EXERCISE INSTRUCTIONS:
Quote exactly and only this range of lines in the data below: the line that holds "new: teal calculator" to the line that holds "second_place: [525, 233, 653, 354]", both included.

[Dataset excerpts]
:::

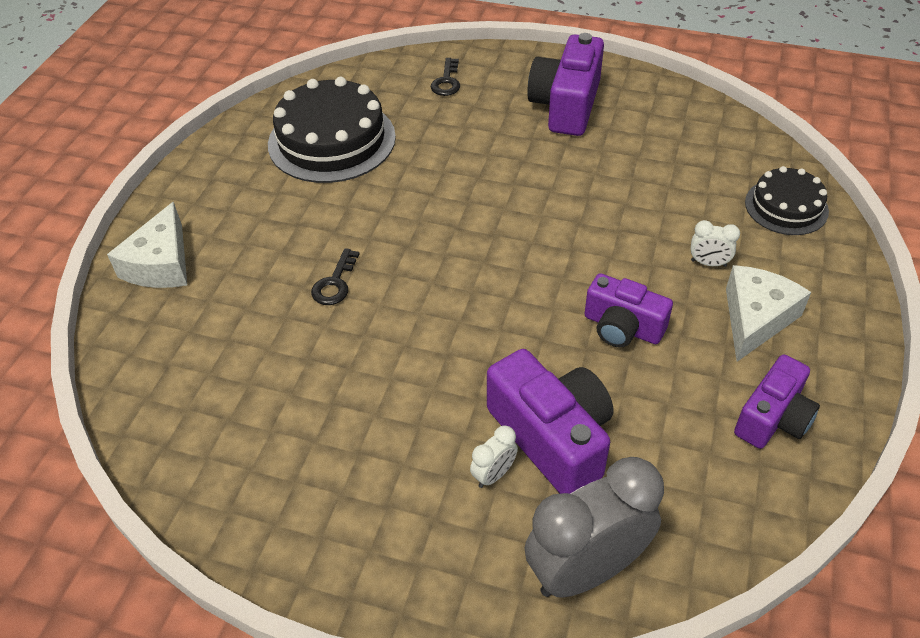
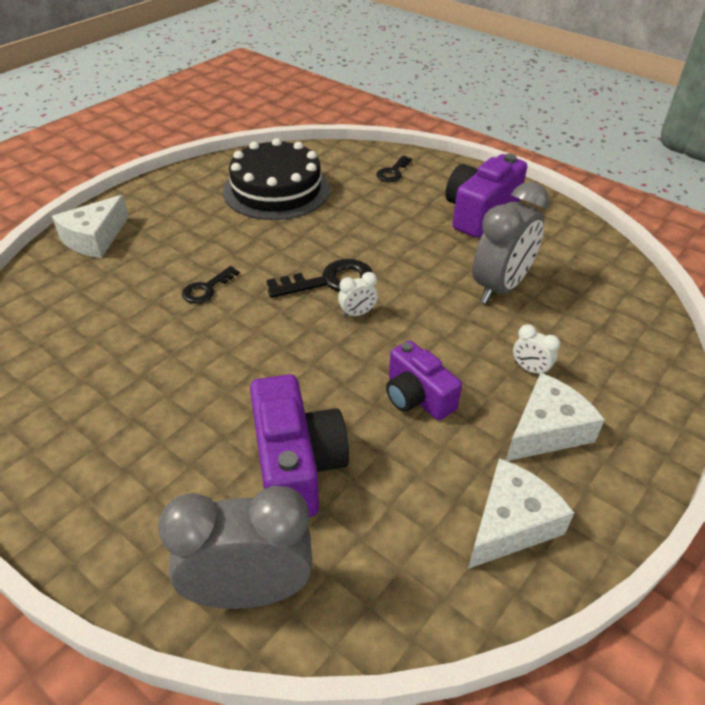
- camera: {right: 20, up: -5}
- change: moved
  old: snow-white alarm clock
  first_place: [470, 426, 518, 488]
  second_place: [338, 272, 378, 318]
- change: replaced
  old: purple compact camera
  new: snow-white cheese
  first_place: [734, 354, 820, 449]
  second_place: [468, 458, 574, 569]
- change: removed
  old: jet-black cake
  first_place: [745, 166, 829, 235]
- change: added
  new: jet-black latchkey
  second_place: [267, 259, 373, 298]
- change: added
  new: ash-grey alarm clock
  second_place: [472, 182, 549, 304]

:::

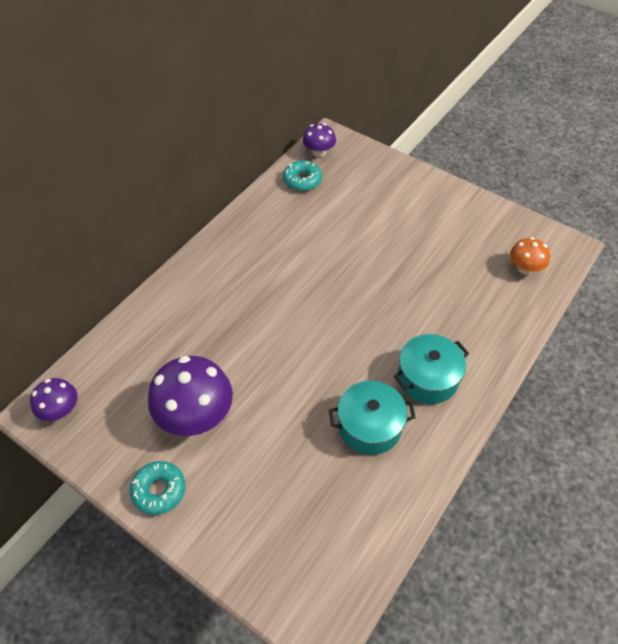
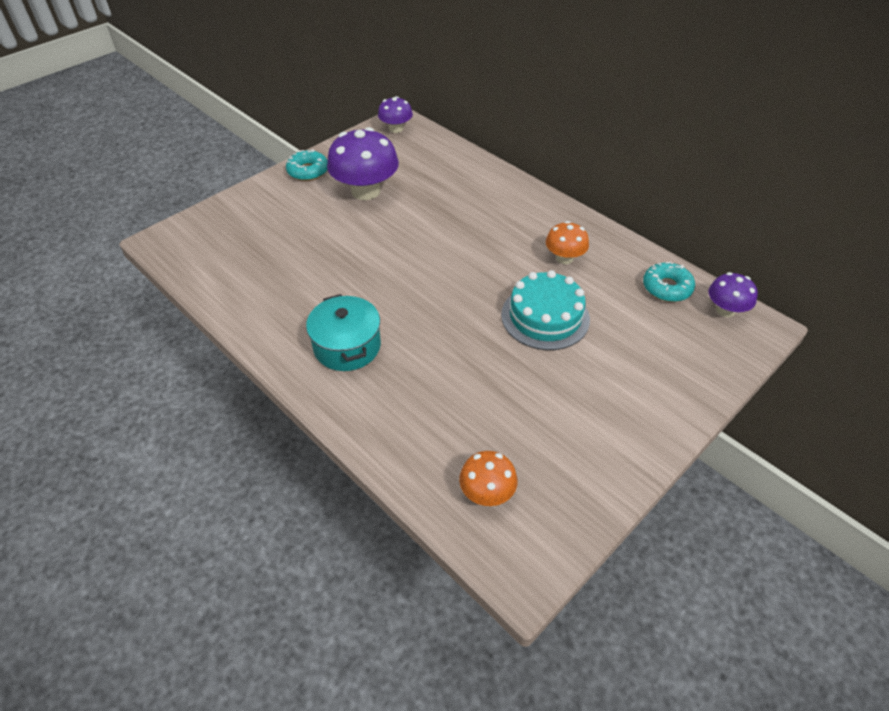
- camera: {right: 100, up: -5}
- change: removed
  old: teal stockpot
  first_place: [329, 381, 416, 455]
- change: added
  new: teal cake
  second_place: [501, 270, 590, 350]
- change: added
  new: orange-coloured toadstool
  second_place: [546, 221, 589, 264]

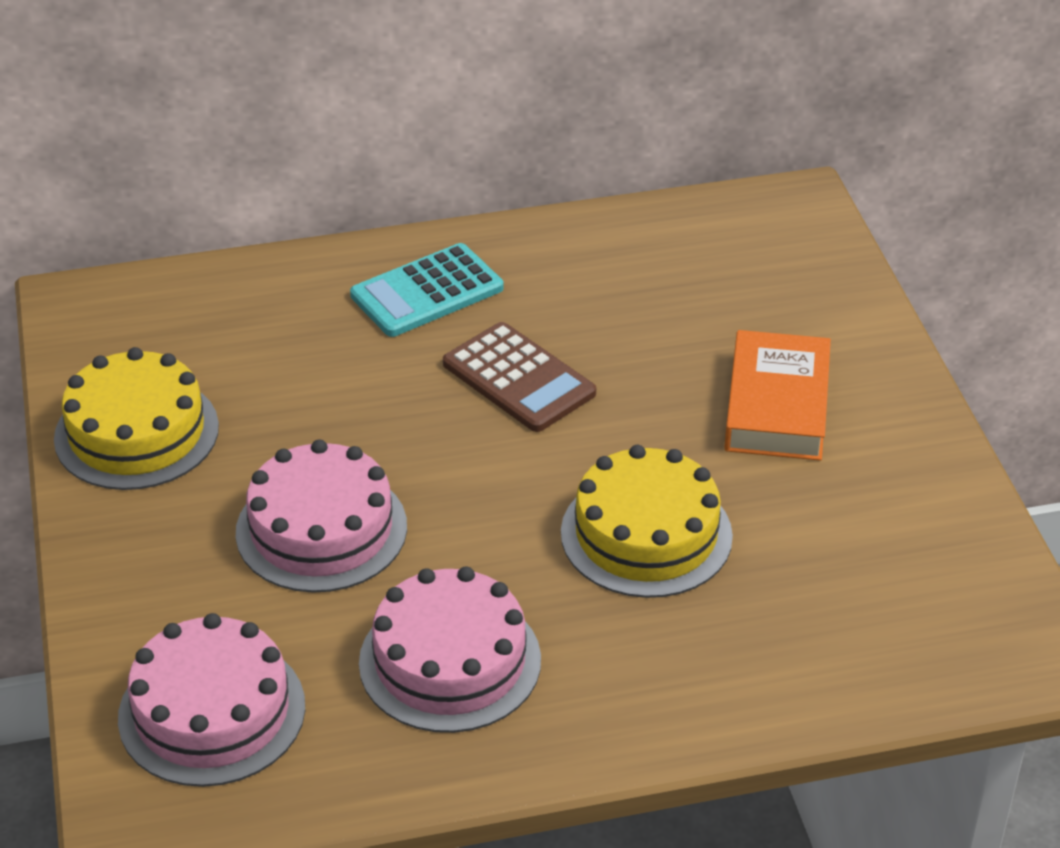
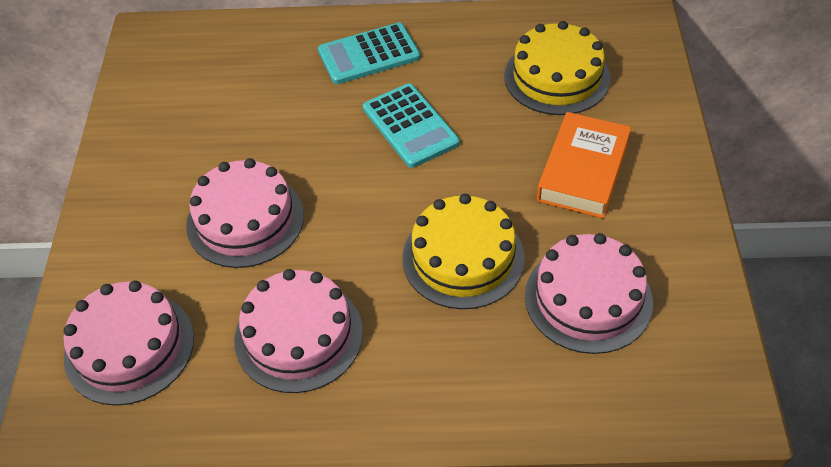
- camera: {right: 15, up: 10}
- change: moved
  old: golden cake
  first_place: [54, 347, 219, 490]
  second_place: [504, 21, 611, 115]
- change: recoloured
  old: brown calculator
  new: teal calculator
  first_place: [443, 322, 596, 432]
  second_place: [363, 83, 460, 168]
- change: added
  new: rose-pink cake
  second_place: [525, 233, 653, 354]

:::

TASK SOLUTION:
  new: teal calculator
  first_place: [443, 322, 596, 432]
  second_place: [363, 83, 460, 168]
- change: added
  new: rose-pink cake
  second_place: [525, 233, 653, 354]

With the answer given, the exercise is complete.